# DIRECTIONS
Once you find the line below that has "building: none -> [317,120,360,146]", output it and every line after it exactly, stopping after the line that has "building: [111,158,309,404] -> none", with no pictures.

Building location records
════════════════════
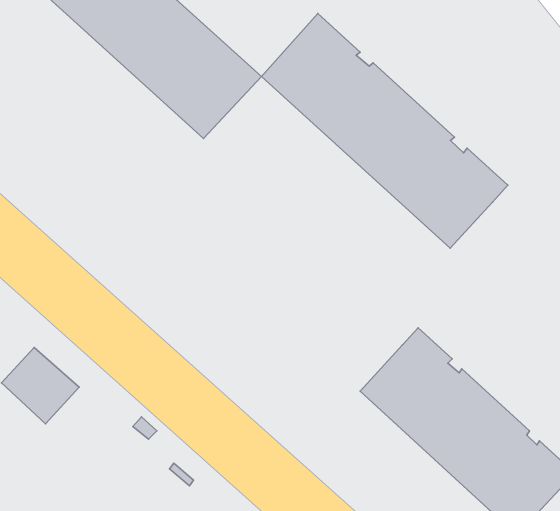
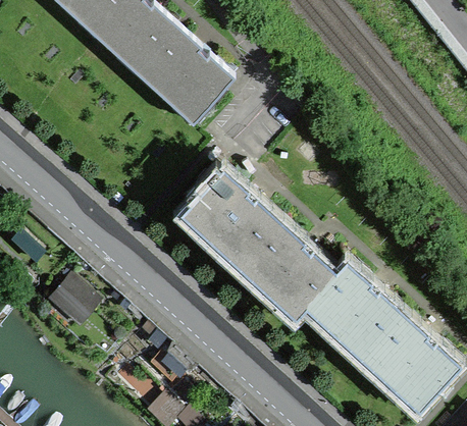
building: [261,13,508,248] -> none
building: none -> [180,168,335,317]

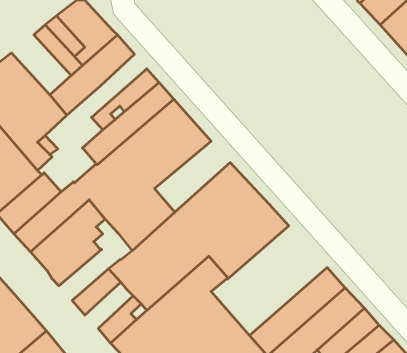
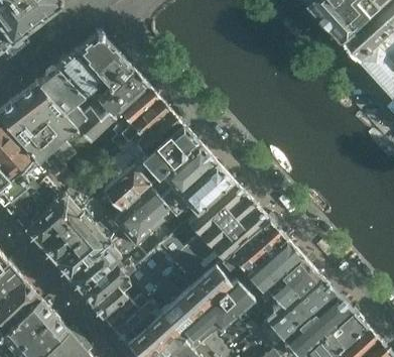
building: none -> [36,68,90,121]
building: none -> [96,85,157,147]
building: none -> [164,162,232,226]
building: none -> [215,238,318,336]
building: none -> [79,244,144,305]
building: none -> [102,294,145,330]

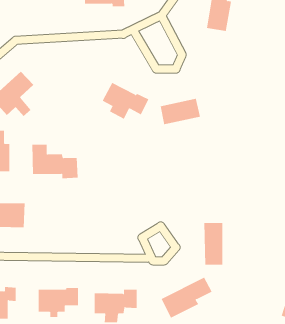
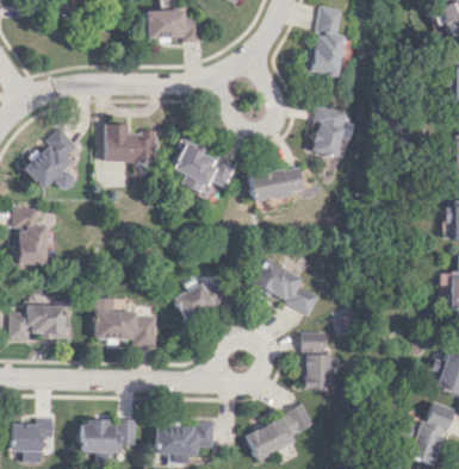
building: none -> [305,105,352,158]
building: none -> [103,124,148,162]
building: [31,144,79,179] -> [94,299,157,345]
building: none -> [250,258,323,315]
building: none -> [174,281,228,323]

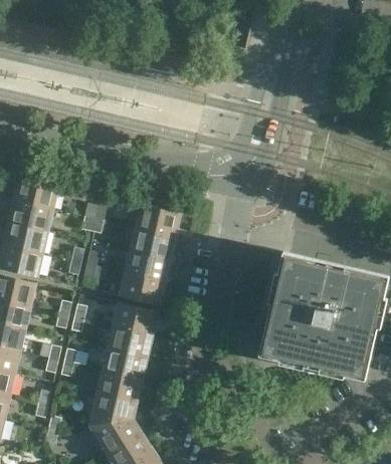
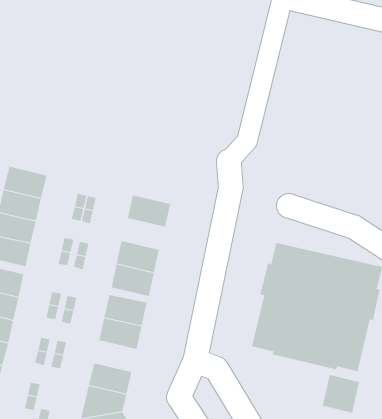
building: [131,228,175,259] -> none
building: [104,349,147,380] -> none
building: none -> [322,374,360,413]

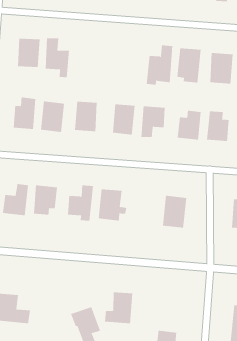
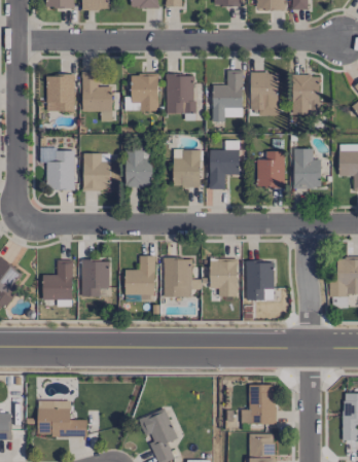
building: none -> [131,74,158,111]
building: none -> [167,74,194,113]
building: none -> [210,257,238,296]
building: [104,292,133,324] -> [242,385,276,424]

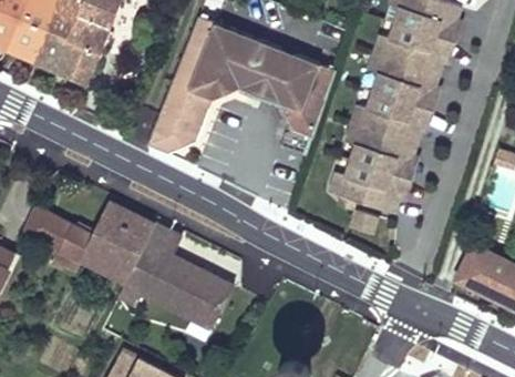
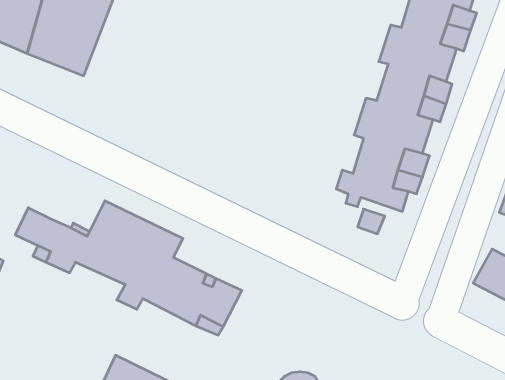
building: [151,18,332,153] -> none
════════════════════
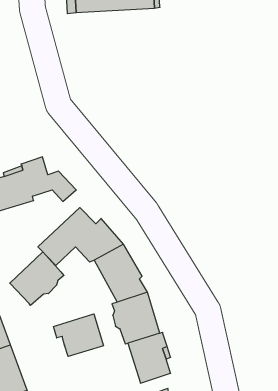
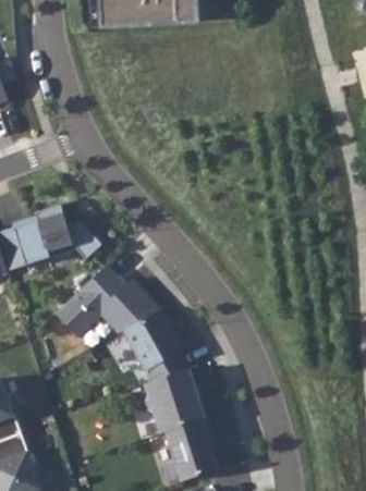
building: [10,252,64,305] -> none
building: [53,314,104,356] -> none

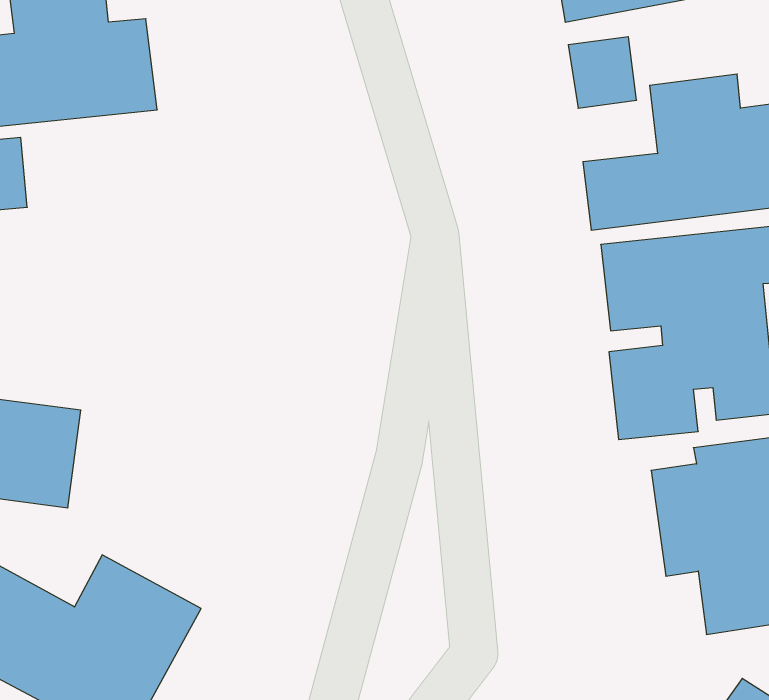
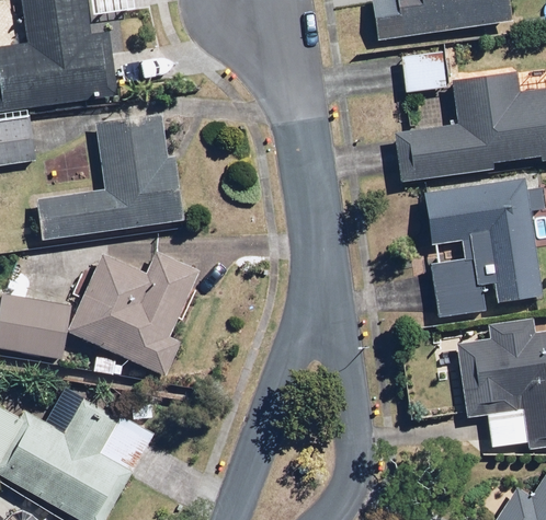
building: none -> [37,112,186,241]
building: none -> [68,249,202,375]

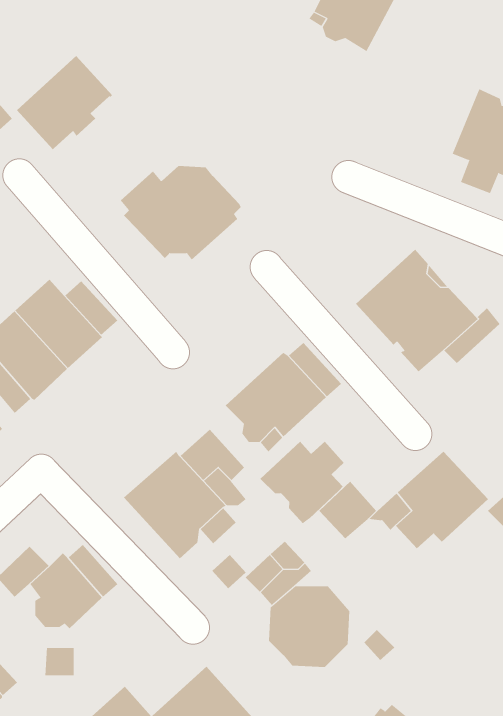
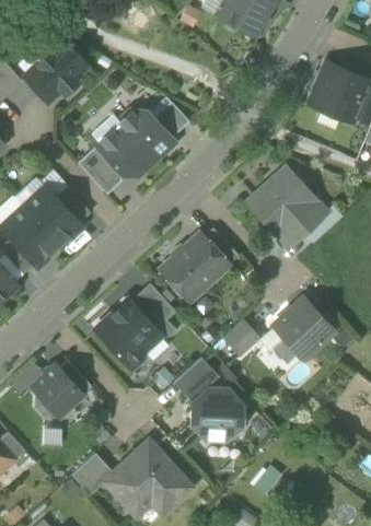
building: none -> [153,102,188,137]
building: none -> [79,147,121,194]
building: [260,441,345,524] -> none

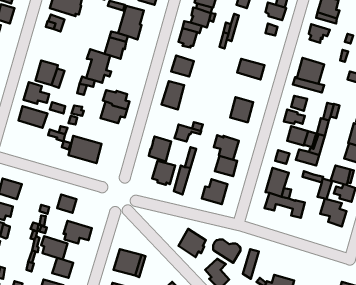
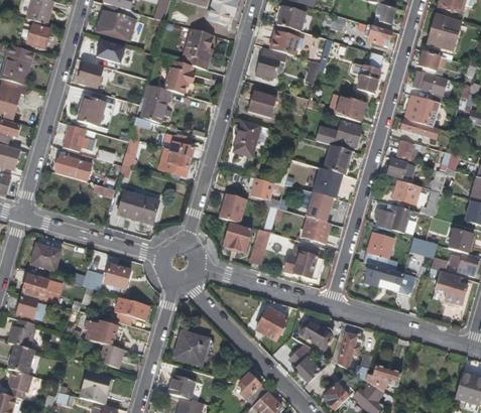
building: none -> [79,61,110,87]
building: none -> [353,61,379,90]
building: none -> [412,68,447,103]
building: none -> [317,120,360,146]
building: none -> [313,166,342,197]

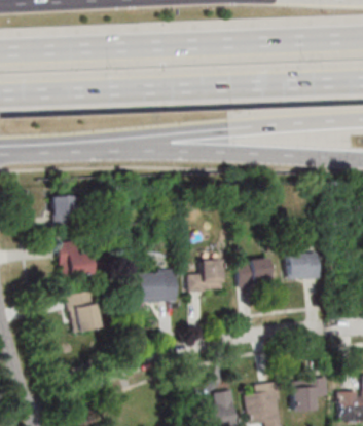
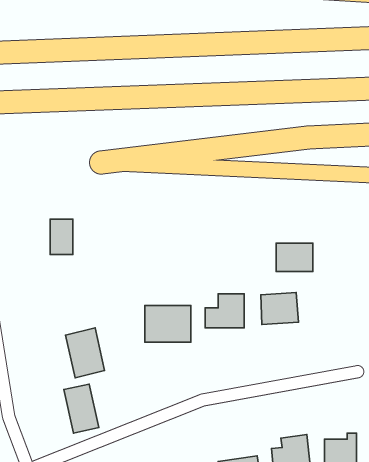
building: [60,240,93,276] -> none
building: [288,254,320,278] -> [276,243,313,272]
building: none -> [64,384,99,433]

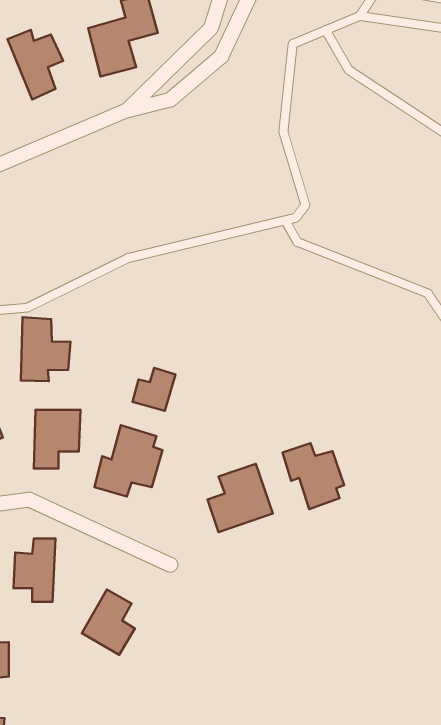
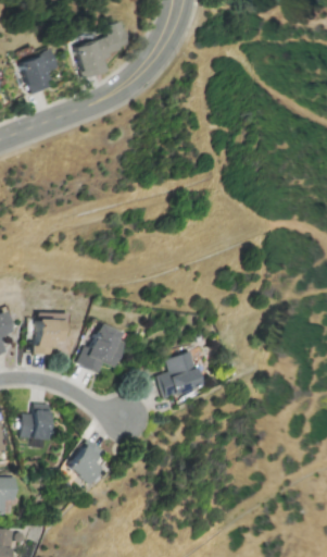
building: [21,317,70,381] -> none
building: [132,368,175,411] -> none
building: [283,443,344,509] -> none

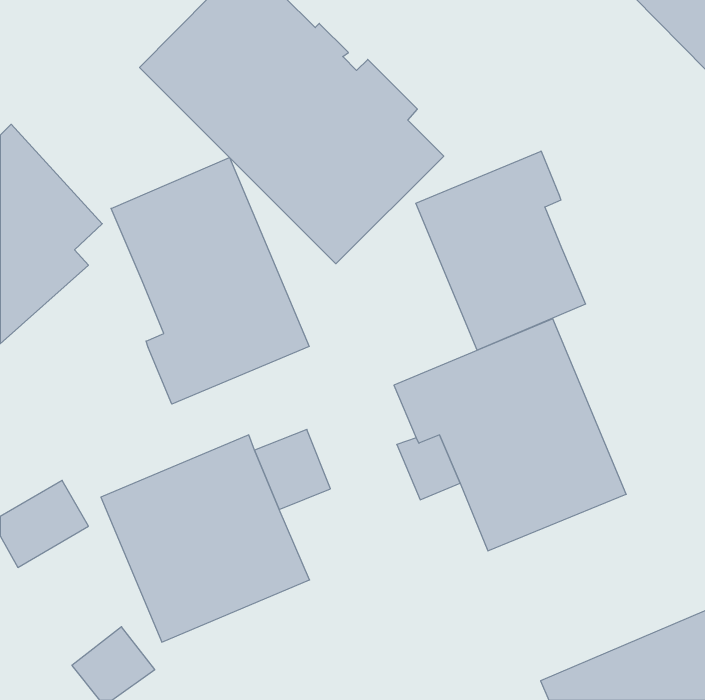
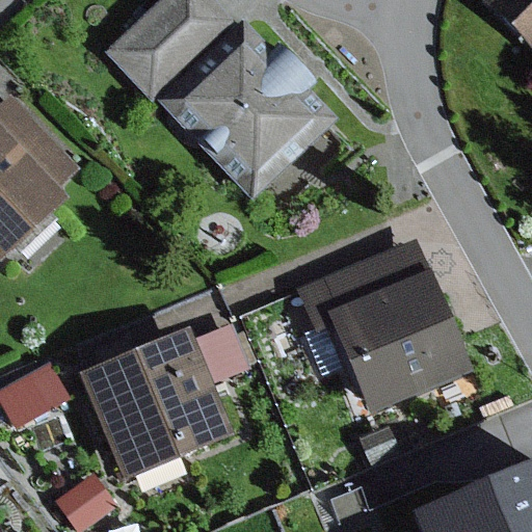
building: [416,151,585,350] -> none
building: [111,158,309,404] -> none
════════════════════
# SOLVED PROBLEM
building: none -> [317,120,360,146]
building: none -> [313,166,342,197]

building: [60,240,93,276] -> none
building: [288,254,320,278] -> [276,243,313,272]
building: none -> [64,384,99,433]

building: [21,317,70,381] -> none
building: [132,368,175,411] -> none
building: [283,443,344,509] -> none

building: [416,151,585,350] -> none
building: [111,158,309,404] -> none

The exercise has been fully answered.